• TASK PROMPT:
Omit any picture, and return the remaining data exactly as written.

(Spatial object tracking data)
★ ★ ★ ★ ★

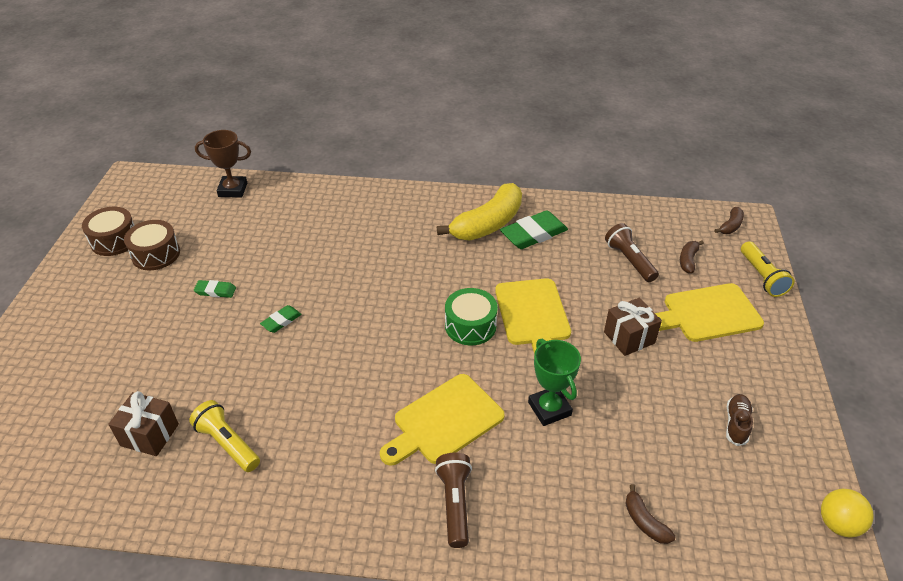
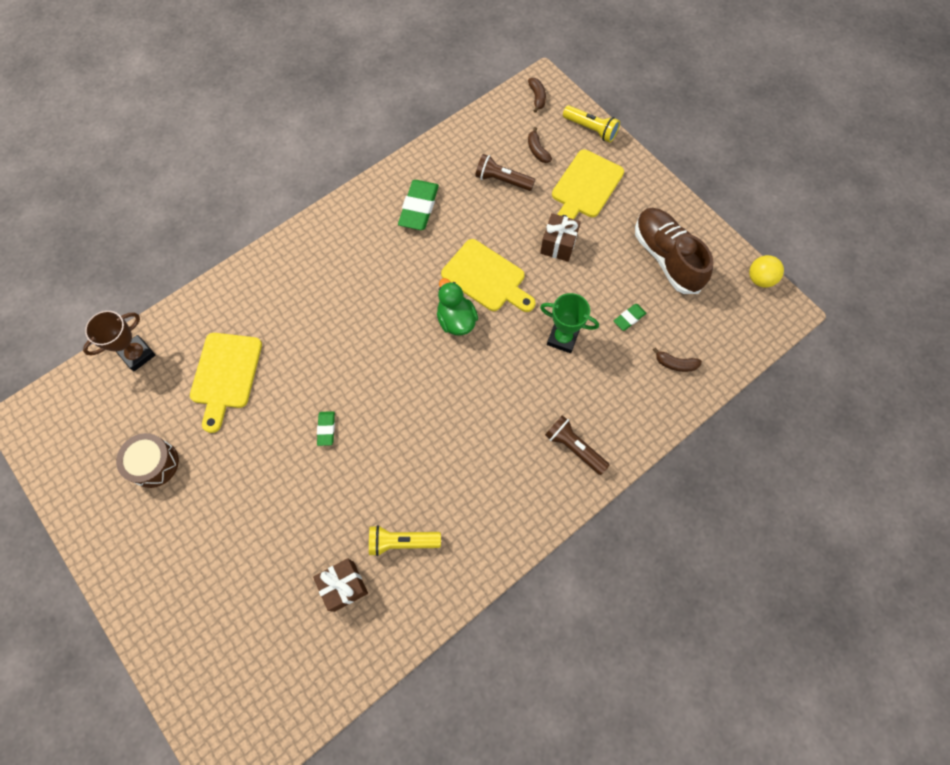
camera: 45 degrees left, 25 degrees up
(114, 240) = (99, 483): brown drum -> none
(215, 291) = (246, 450): green eraser -> green eraser (629, 318)
(444, 421) = (513, 402): yellow cutting board -> yellow cutting board (226, 375)
(470, 326) = (456, 320): green drum -> green duck
(487, 224) = (378, 224): yellow banana -> none
(736, 424) = (666, 257): brown shoe -> brown shoe, size x2.22

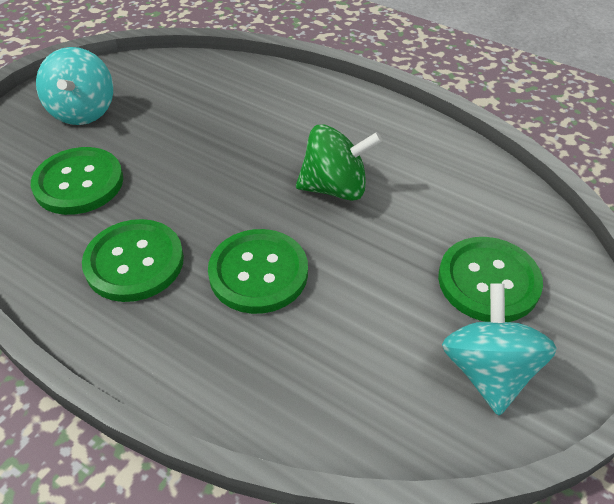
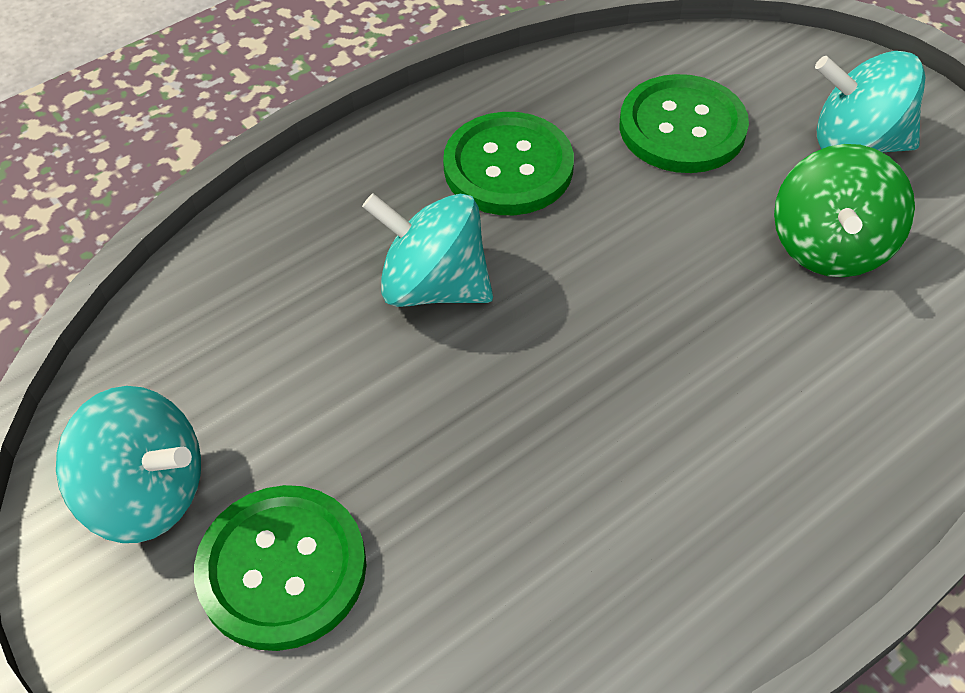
camera: 110 degrees right, 5 degrees up
(258, 273) = (433, 286): green button -> turquoise spinning top
(335, 188) = (569, 425): green spinning top -> green spinning top (829, 246)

★ ★ ★ ★ ★

• SOLUTION FOR THIS PROBLEM:
camera: 45 degrees left, 25 degrees up
(114, 240) = (99, 483): brown drum -> none
(215, 291) = (246, 450): green eraser -> green eraser (629, 318)
(444, 421) = (513, 402): yellow cutting board -> yellow cutting board (226, 375)
(470, 326) = (456, 320): green drum -> green duck
(487, 224) = (378, 224): yellow banana -> none
(736, 424) = (666, 257): brown shoe -> brown shoe, size x2.22

camera: 110 degrees right, 5 degrees up
(258, 273) = (433, 286): green button -> turquoise spinning top
(335, 188) = (569, 425): green spinning top -> green spinning top (829, 246)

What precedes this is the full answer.